The problem>
Copy exactly the run of lines that begins at the line with "T2: NPN (B N18, C" and ends at the final line of the entries.

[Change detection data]
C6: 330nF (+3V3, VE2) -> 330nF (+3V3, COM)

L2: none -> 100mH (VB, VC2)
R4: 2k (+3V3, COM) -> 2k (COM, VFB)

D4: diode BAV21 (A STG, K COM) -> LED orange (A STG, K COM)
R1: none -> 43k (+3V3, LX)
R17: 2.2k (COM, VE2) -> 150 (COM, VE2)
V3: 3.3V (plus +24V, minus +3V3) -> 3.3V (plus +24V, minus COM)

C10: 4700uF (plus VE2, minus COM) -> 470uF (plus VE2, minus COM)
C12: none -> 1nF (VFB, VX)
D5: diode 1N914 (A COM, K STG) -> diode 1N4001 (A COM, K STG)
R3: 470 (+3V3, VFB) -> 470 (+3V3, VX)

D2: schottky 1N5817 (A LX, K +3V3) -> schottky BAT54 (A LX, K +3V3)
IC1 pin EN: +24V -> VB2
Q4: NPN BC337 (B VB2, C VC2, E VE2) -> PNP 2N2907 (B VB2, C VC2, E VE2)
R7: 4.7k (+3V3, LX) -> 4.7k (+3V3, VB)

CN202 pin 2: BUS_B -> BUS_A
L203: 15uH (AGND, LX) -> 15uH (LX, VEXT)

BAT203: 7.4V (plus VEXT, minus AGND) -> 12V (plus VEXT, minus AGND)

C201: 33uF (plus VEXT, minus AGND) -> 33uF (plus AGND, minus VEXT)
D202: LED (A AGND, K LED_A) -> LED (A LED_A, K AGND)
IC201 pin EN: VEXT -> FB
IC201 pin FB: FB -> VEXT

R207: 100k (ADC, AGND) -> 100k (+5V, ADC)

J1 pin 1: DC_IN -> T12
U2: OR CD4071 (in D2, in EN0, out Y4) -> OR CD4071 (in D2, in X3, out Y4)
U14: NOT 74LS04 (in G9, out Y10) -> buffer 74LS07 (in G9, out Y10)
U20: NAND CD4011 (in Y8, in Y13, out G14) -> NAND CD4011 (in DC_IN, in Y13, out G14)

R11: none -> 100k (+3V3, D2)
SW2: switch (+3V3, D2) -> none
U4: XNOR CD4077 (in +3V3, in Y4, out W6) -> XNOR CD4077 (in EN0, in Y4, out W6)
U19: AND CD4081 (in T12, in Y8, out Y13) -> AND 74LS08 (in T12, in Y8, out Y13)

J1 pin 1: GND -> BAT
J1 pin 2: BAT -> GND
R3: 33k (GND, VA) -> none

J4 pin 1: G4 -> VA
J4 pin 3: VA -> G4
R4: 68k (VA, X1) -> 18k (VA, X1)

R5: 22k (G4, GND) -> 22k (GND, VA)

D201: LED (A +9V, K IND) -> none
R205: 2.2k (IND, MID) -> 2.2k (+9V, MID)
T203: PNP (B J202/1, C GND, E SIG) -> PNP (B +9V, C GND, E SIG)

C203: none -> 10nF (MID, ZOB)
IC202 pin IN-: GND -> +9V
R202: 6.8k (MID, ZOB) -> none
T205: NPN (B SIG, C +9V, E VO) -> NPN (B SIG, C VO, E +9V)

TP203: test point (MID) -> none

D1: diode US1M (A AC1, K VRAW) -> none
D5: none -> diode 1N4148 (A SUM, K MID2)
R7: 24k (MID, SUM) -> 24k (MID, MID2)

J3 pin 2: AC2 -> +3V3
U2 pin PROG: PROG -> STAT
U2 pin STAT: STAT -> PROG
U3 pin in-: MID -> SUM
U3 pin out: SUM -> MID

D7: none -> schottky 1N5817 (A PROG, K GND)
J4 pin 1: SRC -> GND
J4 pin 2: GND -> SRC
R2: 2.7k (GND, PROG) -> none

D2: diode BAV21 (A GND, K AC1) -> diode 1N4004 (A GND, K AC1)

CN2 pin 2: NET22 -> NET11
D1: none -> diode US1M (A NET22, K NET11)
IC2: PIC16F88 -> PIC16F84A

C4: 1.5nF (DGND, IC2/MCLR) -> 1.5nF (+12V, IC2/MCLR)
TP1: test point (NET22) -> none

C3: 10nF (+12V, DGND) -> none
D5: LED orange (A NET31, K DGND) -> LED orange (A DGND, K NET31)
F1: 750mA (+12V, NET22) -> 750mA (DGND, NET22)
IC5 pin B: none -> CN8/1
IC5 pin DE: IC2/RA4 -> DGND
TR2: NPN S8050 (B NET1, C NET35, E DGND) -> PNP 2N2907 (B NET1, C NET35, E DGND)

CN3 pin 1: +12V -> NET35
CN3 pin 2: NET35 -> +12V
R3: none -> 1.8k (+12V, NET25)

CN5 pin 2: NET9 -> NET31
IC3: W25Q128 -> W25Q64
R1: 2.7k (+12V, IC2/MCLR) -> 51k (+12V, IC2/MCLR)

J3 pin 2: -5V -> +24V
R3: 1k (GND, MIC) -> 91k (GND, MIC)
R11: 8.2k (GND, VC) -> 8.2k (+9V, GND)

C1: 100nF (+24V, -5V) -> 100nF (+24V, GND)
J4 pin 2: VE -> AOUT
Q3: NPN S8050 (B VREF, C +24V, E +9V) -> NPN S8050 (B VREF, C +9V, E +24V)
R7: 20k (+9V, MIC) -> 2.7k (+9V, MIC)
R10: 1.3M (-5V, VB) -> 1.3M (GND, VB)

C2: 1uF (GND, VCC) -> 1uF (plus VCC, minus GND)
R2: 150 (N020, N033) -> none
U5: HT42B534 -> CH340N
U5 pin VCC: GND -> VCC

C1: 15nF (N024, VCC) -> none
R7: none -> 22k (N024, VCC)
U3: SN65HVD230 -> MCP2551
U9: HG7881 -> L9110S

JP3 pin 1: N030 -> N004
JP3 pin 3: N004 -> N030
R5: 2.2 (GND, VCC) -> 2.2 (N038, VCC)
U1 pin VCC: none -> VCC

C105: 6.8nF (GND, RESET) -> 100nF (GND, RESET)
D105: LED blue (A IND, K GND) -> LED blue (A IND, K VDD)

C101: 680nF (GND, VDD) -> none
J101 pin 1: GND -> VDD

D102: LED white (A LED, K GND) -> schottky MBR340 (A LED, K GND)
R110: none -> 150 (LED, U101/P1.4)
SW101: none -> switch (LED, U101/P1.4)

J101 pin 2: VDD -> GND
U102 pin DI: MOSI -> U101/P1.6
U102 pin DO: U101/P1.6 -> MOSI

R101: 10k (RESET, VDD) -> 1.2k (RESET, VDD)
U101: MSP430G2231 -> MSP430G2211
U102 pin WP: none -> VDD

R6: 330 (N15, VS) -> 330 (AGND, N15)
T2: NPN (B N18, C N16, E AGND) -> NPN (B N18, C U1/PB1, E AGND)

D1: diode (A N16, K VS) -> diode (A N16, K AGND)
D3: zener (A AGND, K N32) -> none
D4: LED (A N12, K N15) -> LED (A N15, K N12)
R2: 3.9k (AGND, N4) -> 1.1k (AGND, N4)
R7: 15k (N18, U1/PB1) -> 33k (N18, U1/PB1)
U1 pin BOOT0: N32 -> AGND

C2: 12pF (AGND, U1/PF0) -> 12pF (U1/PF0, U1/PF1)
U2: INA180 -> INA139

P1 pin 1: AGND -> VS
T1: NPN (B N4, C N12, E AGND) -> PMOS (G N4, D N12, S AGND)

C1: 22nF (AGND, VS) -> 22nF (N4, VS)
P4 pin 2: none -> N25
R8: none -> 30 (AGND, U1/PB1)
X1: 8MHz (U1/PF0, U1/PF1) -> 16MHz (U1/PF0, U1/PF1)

Exercise output>
T2: NPN (B N18, C N16, E AGND) -> NPN (B N18, C U1/PB1, E AGND)

D1: diode (A N16, K VS) -> diode (A N16, K AGND)
D3: zener (A AGND, K N32) -> none
D4: LED (A N12, K N15) -> LED (A N15, K N12)
R2: 3.9k (AGND, N4) -> 1.1k (AGND, N4)
R7: 15k (N18, U1/PB1) -> 33k (N18, U1/PB1)
U1 pin BOOT0: N32 -> AGND

C2: 12pF (AGND, U1/PF0) -> 12pF (U1/PF0, U1/PF1)
U2: INA180 -> INA139

P1 pin 1: AGND -> VS
T1: NPN (B N4, C N12, E AGND) -> PMOS (G N4, D N12, S AGND)

C1: 22nF (AGND, VS) -> 22nF (N4, VS)
P4 pin 2: none -> N25
R8: none -> 30 (AGND, U1/PB1)
X1: 8MHz (U1/PF0, U1/PF1) -> 16MHz (U1/PF0, U1/PF1)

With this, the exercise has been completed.